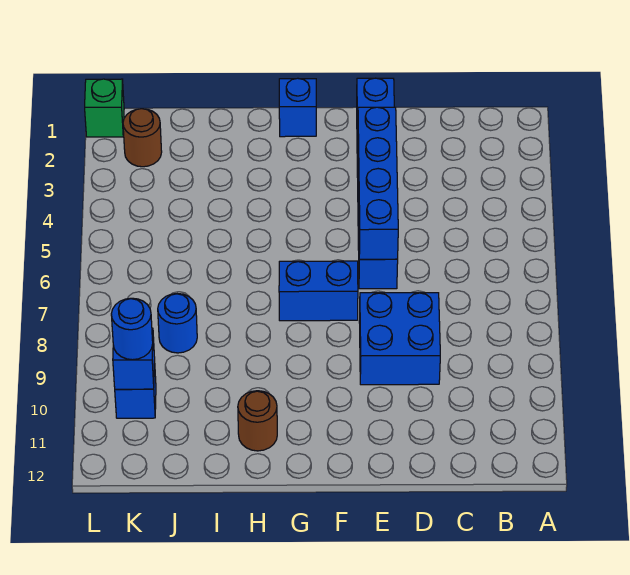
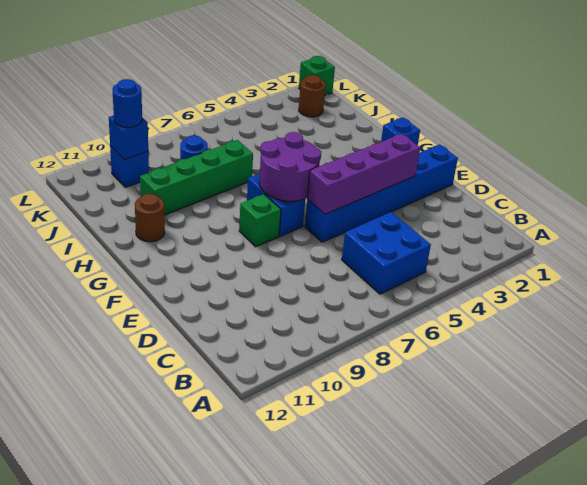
blue brick D8:E9 level 1 -> blue brick B5:C6 level 1
blue brick E3:E6 level 2 -> purple brick E3:E6 level 2
none -> purple round brick F6:G7 level 2
none -> green brick F8 level 1
none -> green brick I7:I10 level 1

+ + +

- **TO DO**:
The required output is every line from the one with "none -> purple round brick F6:G7 level 2" to the final line of the entries, repeated exactly and with nothing else.

- **WRITTEN RESPONSE**:
none -> purple round brick F6:G7 level 2
none -> green brick F8 level 1
none -> green brick I7:I10 level 1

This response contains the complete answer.